__Brief__. With the exception of the pictures, write out the data below precisely.

__Records shown__.

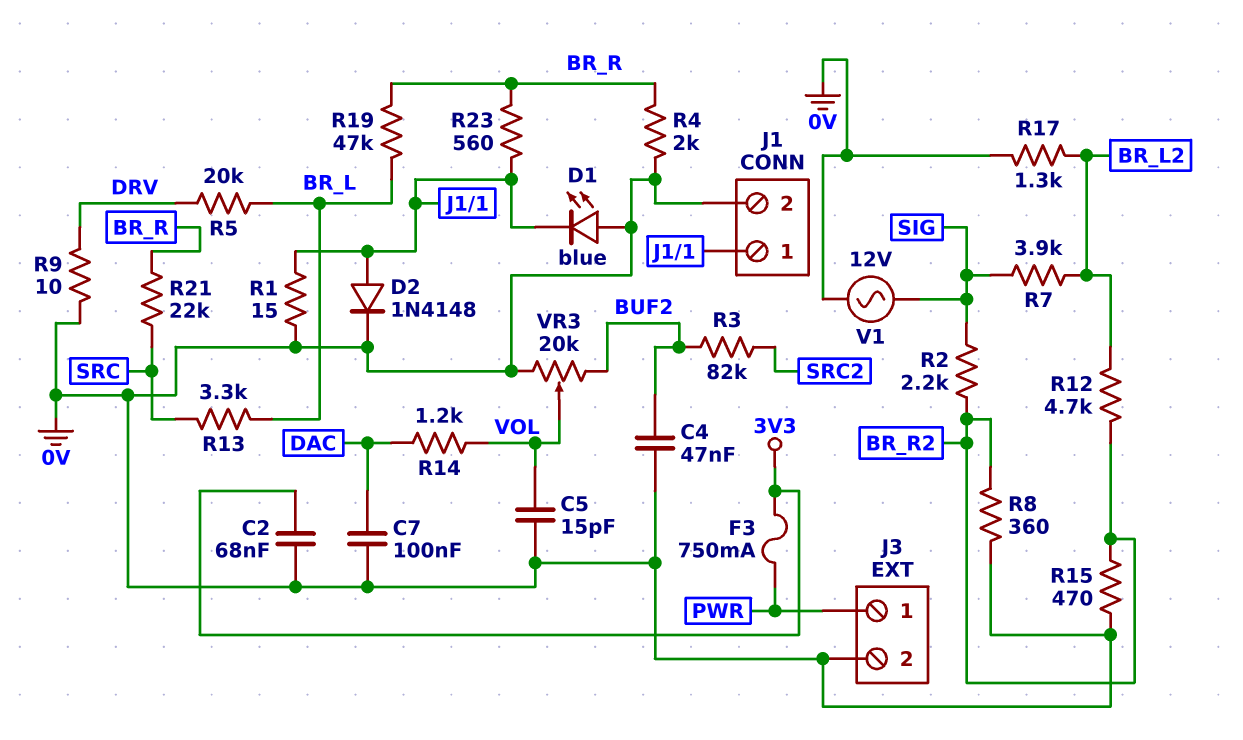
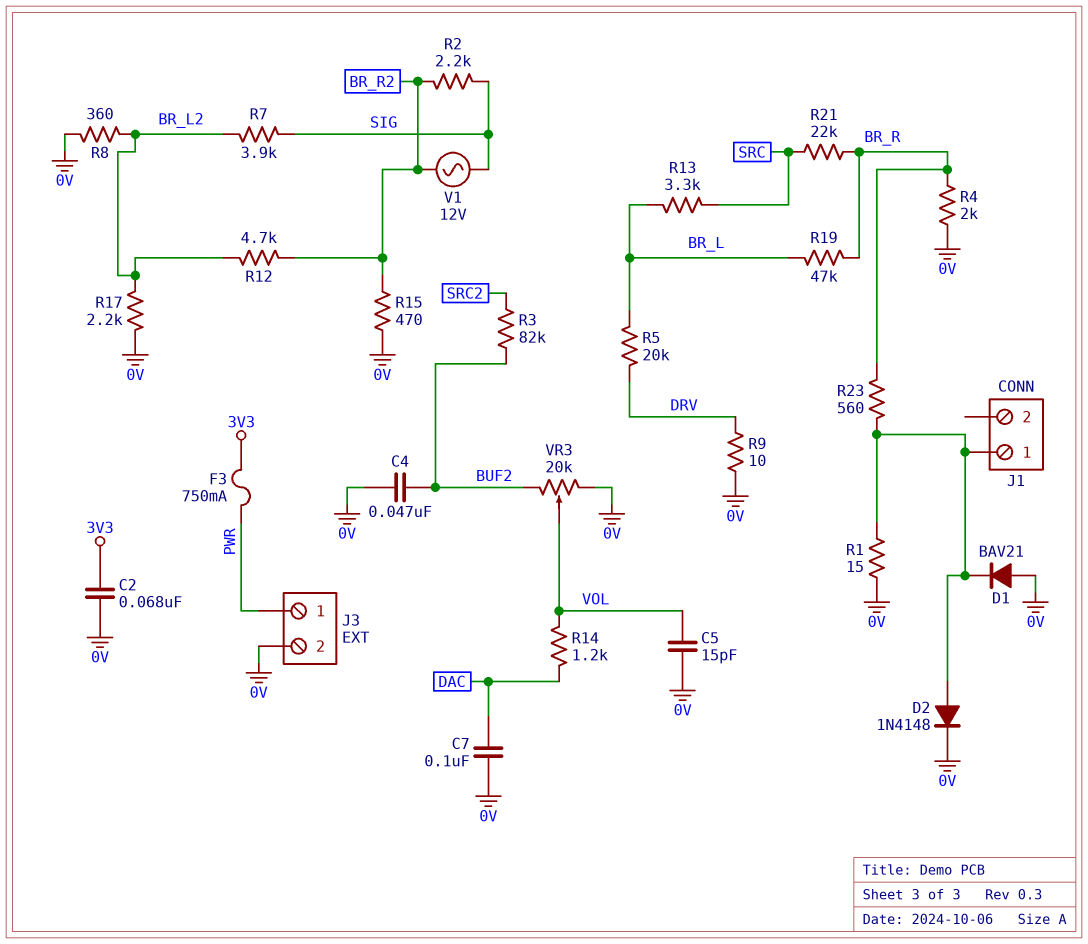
D1: LED blue (A 0V, K J1/1) -> diode BAV21 (A 0V, K J1/1)
J1 pin 2: 0V -> none
R8: 360 (0V, BR_R2) -> 360 (0V, BR_L2)
R17: 1.3k (0V, BR_L2) -> 2.2k (0V, BR_L2)
V1: AC 12V (0V, SIG) -> AC 12V (BR_R2, SIG)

__Output of the task__.
D1: LED blue (A 0V, K J1/1) -> diode BAV21 (A 0V, K J1/1)
J1 pin 2: 0V -> none
R8: 360 (0V, BR_R2) -> 360 (0V, BR_L2)
R17: 1.3k (0V, BR_L2) -> 2.2k (0V, BR_L2)
V1: AC 12V (0V, SIG) -> AC 12V (BR_R2, SIG)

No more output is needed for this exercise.